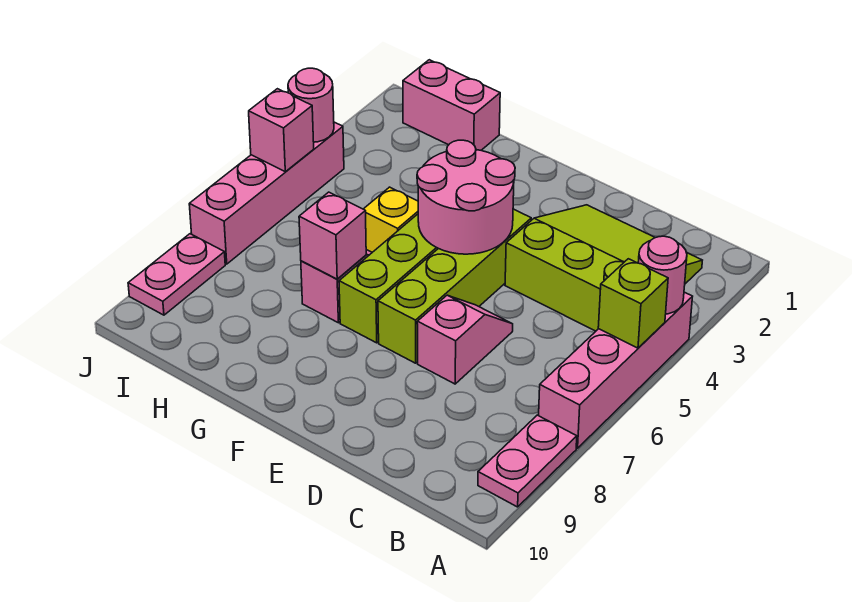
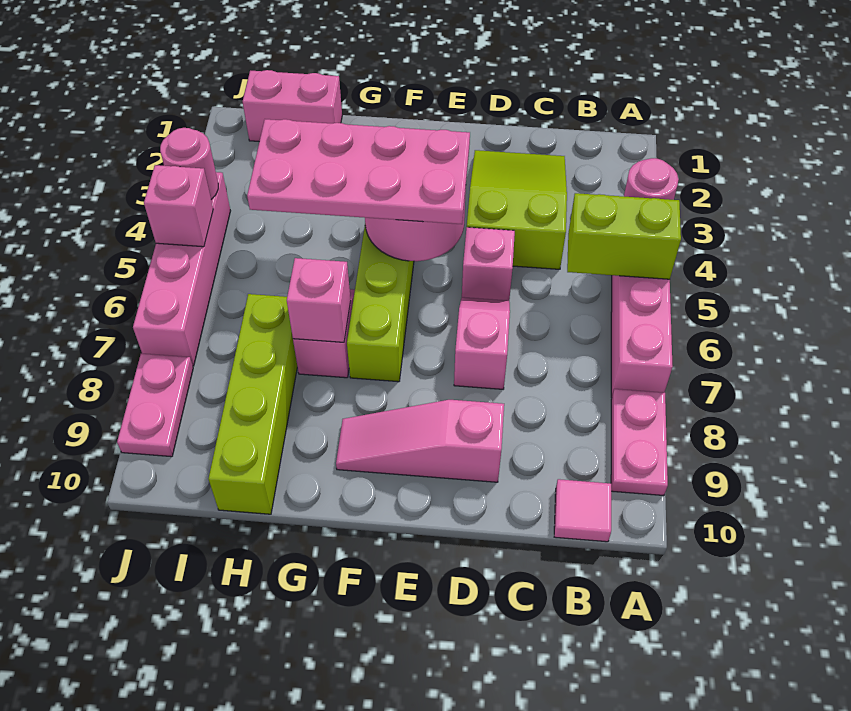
lime brick A5 level 2 -> lime brick A5:B5 level 2
lime slope B2:D4 level 1 top 4 -> lime slope C2:D4 level 1 top 4
none -> pink tile B10 level 1
none -> pink brick D5 level 1
none -> pink slope D9:F9 level 1 top D
lime brick E4:E7 level 1 -> lime brick H7:H10 level 1
none -> pink plate E4:H5 level 3
yellow brick G5 level 1 -> none

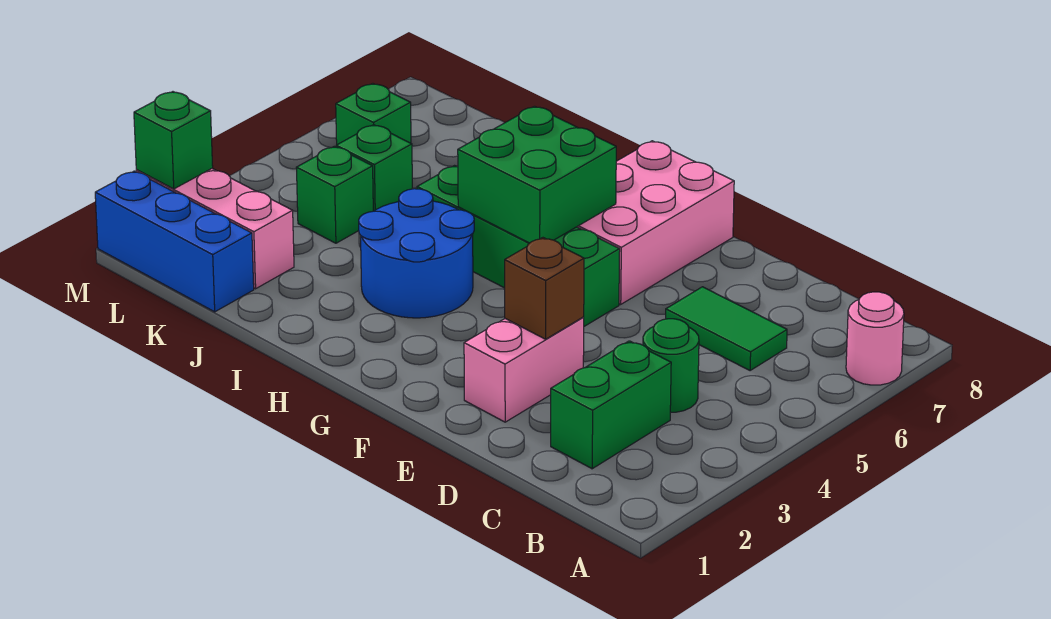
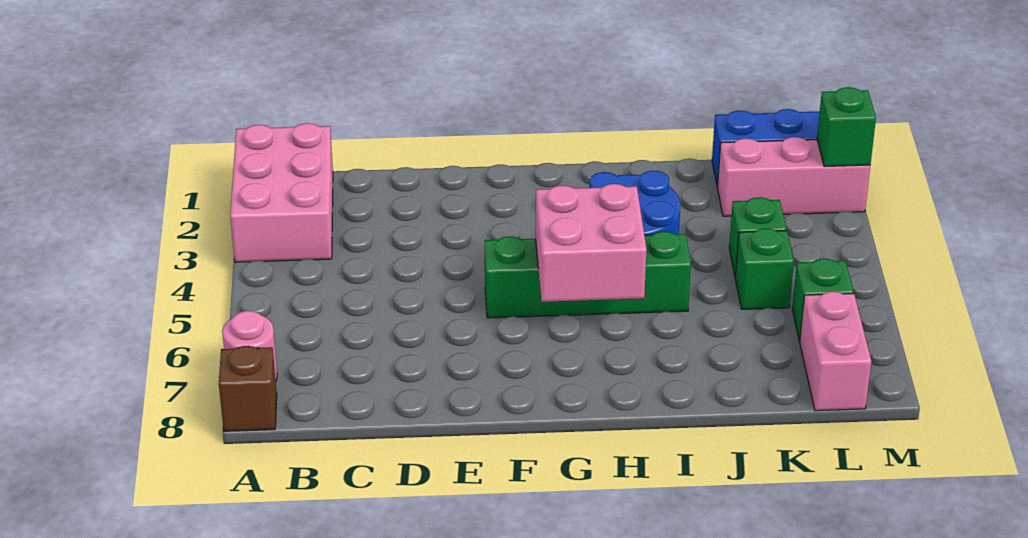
green brick C2:C3 level 1 -> none
green round brick C4 level 1 -> none
green tile C6:D6 level 1 -> none
pink brick E2:E3 level 1 -> pink brick L7:L8 level 1
brown brick E3 level 2 -> brown brick A8 level 1
pink brick F6:G8 level 1 -> pink brick A1:B3 level 1
green brick G5:H6 level 2 -> pink brick G5:H6 level 2

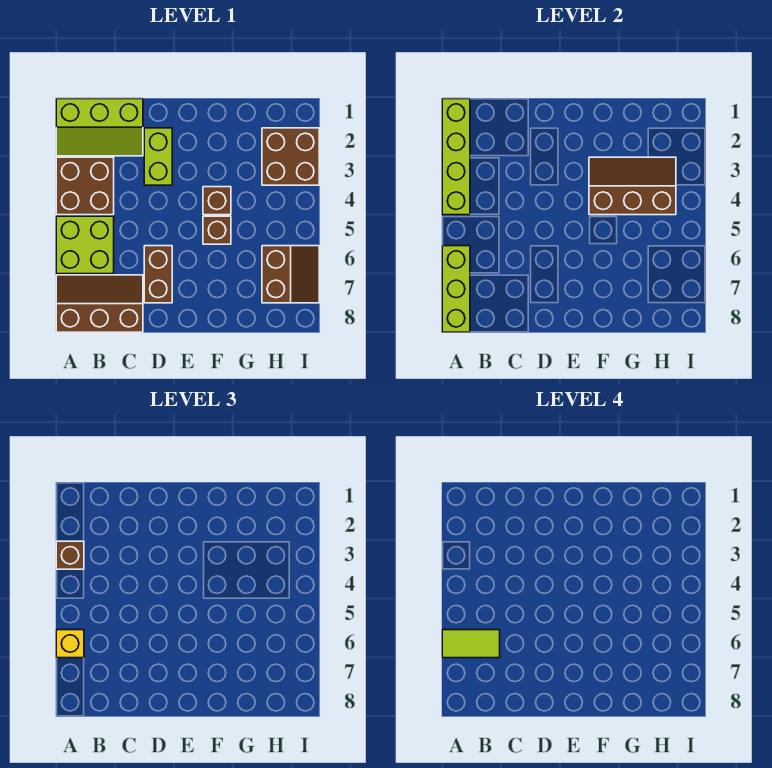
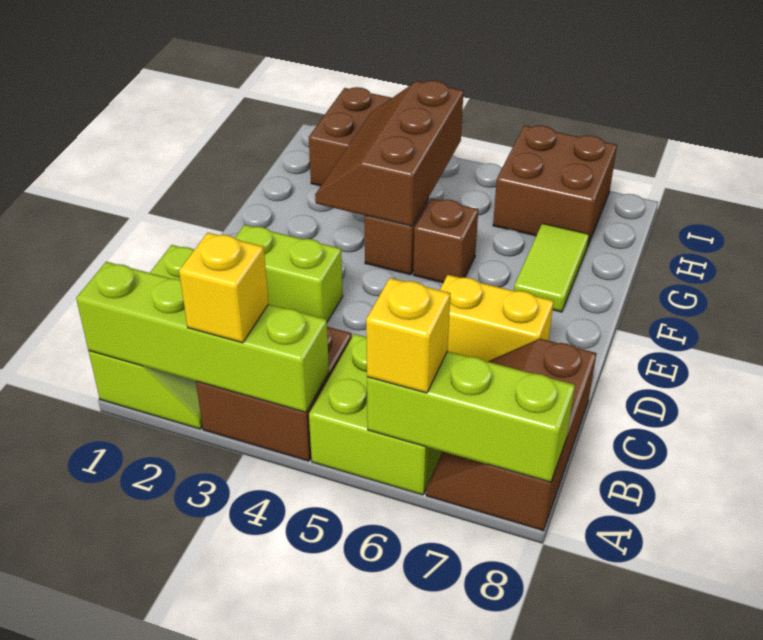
brown brick A3 level 3 -> yellow brick A3 level 3
lime tile A6:B6 level 4 -> lime tile F7:G7 level 1
brown brick D6:D7 level 1 -> yellow brick D6:D7 level 1
brown slope H6:I7 level 1 top H -> brown brick H6:I7 level 1

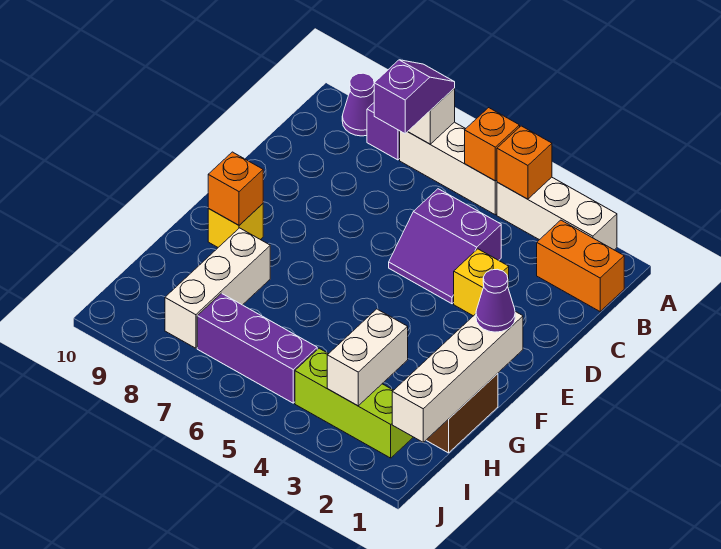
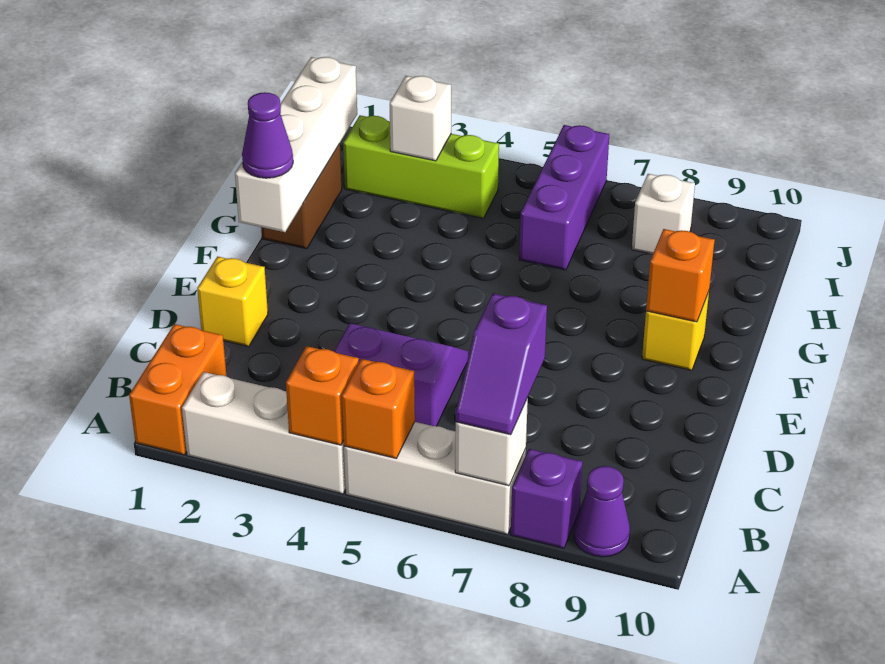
orange brick B1:B2 level 1 -> orange brick A1:B1 level 1
yellow brick D3 level 1 -> yellow brick D1 level 1
white brick G8:I8 level 1 -> white brick I8 level 1
white brick H3:I3 level 2 -> white brick I3 level 2
purple brick I5:I7 level 1 -> purple brick H6:J6 level 1

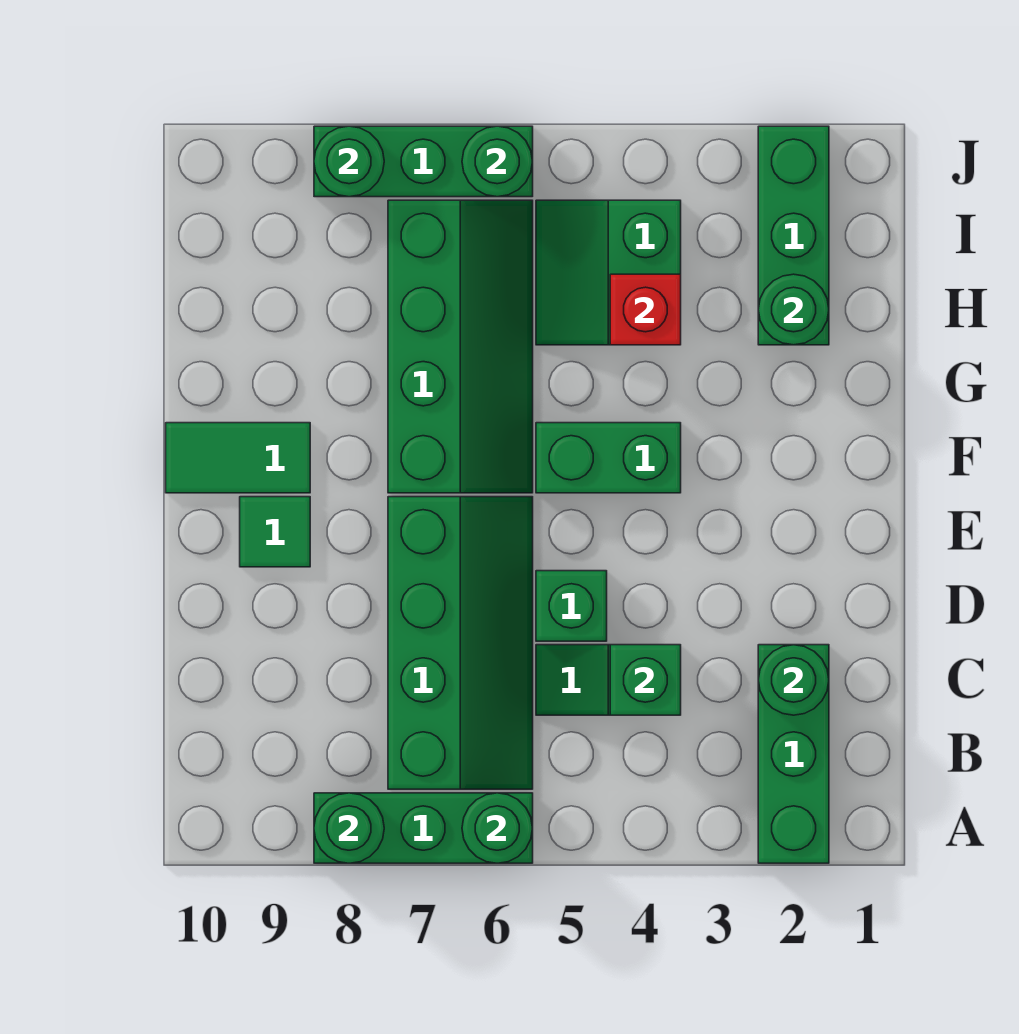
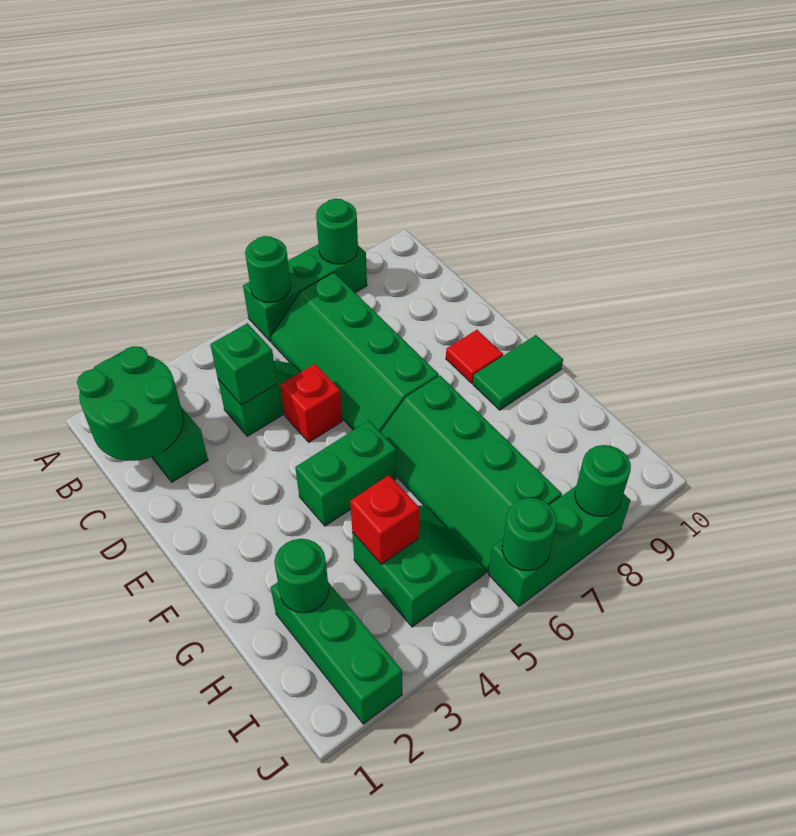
green round brick C2 level 2 -> green round brick B1:C2 level 2
green brick D5 level 1 -> red brick D5 level 1
green tile E9 level 1 -> red tile E9 level 1

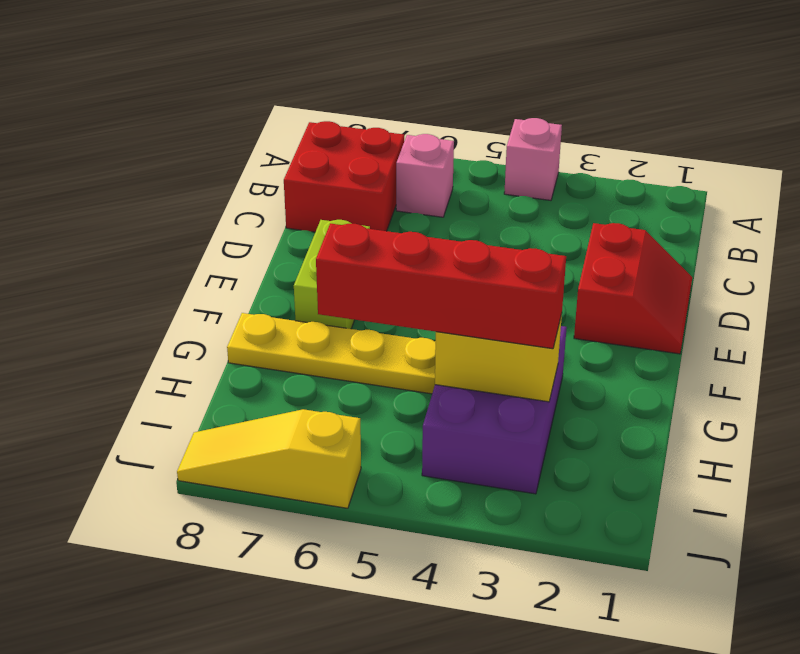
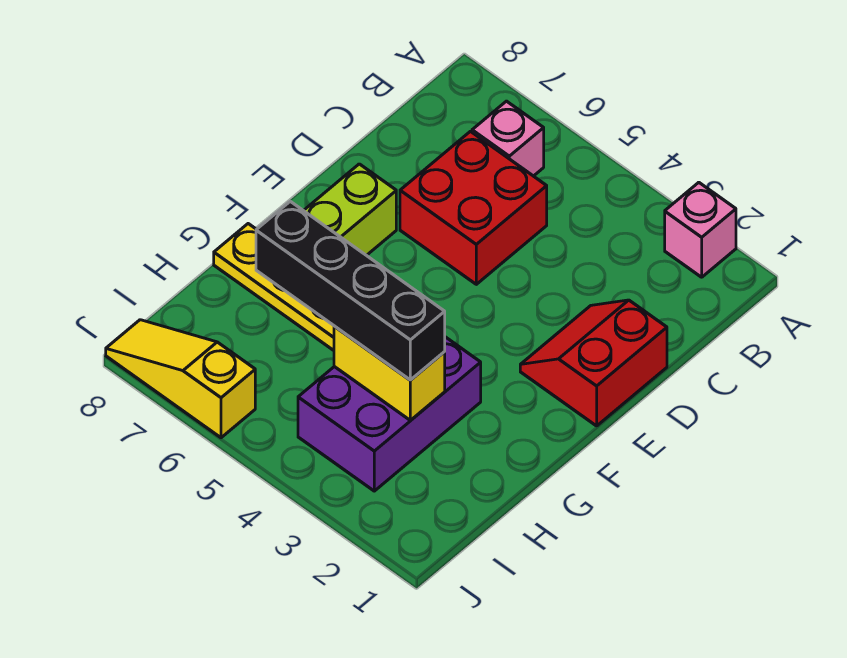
pink brick A4 level 1 -> pink brick A2 level 1
red brick B7:C8 level 1 -> red brick C5:D6 level 1
red slope D1:E2 level 1 top 2 -> red slope D1:E2 level 1 top 1
red brick H3:H6 level 3 -> black brick H3:H6 level 3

- - -

**WHAT TO WORK ON**. Scan the entries above for the string "yellow" and copy each line that contains it.

**RESPONSE FOR THIS EXERCISE**.
yellow brick G5 level 1 -> none
brown brick A3 level 3 -> yellow brick A3 level 3
brown brick D6:D7 level 1 -> yellow brick D6:D7 level 1
yellow brick D3 level 1 -> yellow brick D1 level 1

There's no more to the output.